YOUR ASSIGNMENT »
Omit every picture and write out the rest of the records exactly.

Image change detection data
------------------------

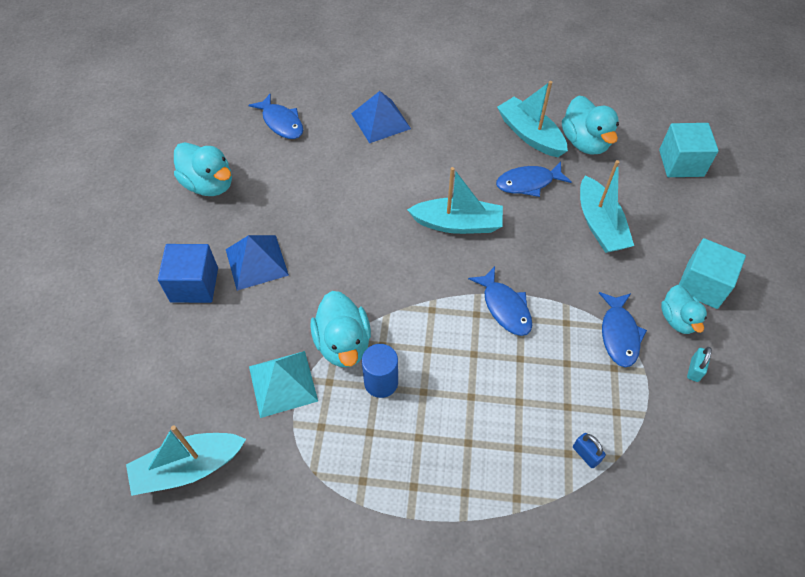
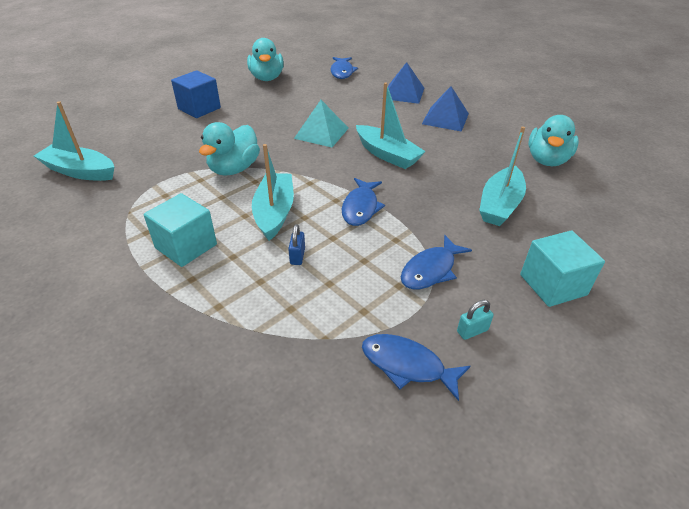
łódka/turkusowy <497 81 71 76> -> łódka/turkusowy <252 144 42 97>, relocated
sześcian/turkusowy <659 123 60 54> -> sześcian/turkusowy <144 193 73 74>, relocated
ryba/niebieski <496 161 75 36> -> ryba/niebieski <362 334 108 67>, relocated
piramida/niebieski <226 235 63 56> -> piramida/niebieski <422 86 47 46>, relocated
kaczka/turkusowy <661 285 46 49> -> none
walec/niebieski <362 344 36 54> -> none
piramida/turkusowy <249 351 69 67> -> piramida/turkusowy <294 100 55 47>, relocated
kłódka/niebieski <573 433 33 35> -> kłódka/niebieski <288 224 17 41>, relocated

------------------------

SOLUTION FOR THIS PROBLEM »
łódka/turkusowy <497 81 71 76> -> łódka/turkusowy <252 144 42 97>, relocated
sześcian/turkusowy <659 123 60 54> -> sześcian/turkusowy <144 193 73 74>, relocated
ryba/niebieski <496 161 75 36> -> ryba/niebieski <362 334 108 67>, relocated
piramida/niebieski <226 235 63 56> -> piramida/niebieski <422 86 47 46>, relocated
kaczka/turkusowy <661 285 46 49> -> none
walec/niebieski <362 344 36 54> -> none
piramida/turkusowy <249 351 69 67> -> piramida/turkusowy <294 100 55 47>, relocated
kłódka/niebieski <573 433 33 35> -> kłódka/niebieski <288 224 17 41>, relocated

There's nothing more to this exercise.